Task objective ::
An exact, complete printout of the listing is wanted, minus its images.

START Exercise data

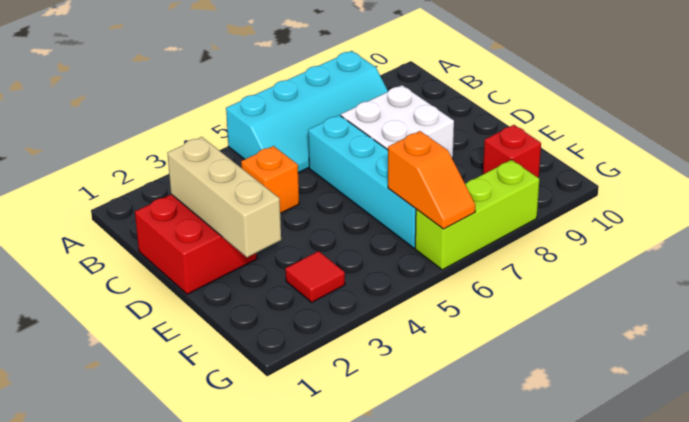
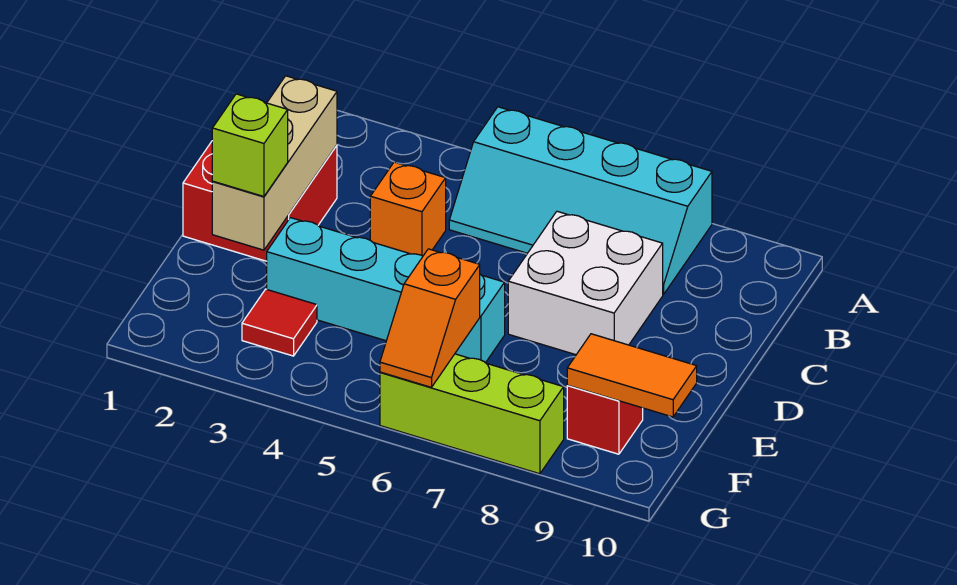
cyan brick C6:F6 level 1 -> cyan brick E3:E6 level 1
none -> lime brick E2 level 3
none -> orange tile F9:F10 level 2

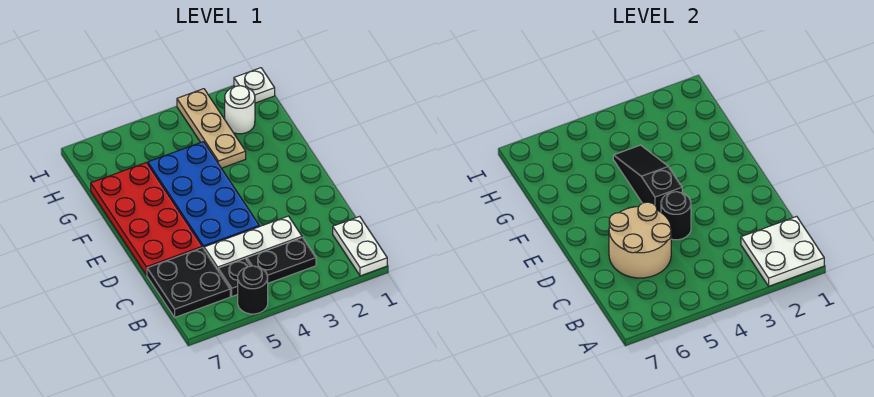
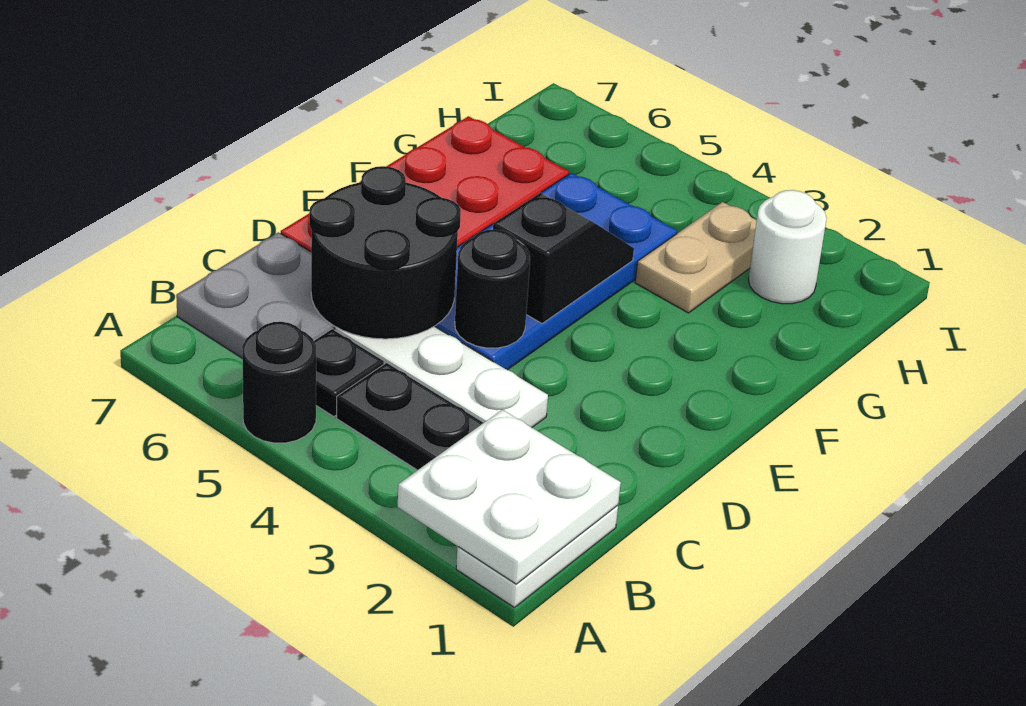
black plate B6:C7 level 1 -> grey plate B6:C7 level 1
tan round brick C5:D6 level 2 -> black round brick C5:D6 level 2
black slope E4:G4 level 2 top E -> black slope E4:F4 level 2 top E
tan plate G3:I3 level 1 -> tan plate G3:H3 level 1
white plate I1 level 1 -> none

END Exercise data

Solution ::
cyan brick C6:F6 level 1 -> cyan brick E3:E6 level 1
none -> lime brick E2 level 3
none -> orange tile F9:F10 level 2

black plate B6:C7 level 1 -> grey plate B6:C7 level 1
tan round brick C5:D6 level 2 -> black round brick C5:D6 level 2
black slope E4:G4 level 2 top E -> black slope E4:F4 level 2 top E
tan plate G3:I3 level 1 -> tan plate G3:H3 level 1
white plate I1 level 1 -> none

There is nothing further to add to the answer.